• **Action item**
From the data below, set down exactly the lines between the one holding "D2: LED (A 5V, K" and the one holding "U1: ATtiny45 -> ATtiny13A", inclusive, and no others.

• **Source material**
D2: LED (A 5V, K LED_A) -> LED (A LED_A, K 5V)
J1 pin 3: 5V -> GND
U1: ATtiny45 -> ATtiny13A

---

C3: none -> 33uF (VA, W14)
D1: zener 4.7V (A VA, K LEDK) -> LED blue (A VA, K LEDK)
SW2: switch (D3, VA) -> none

==

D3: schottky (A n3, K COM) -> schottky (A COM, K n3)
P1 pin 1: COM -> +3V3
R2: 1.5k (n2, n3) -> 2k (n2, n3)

• **Your solution**
D2: LED (A 5V, K LED_A) -> LED (A LED_A, K 5V)
J1 pin 3: 5V -> GND
U1: ATtiny45 -> ATtiny13A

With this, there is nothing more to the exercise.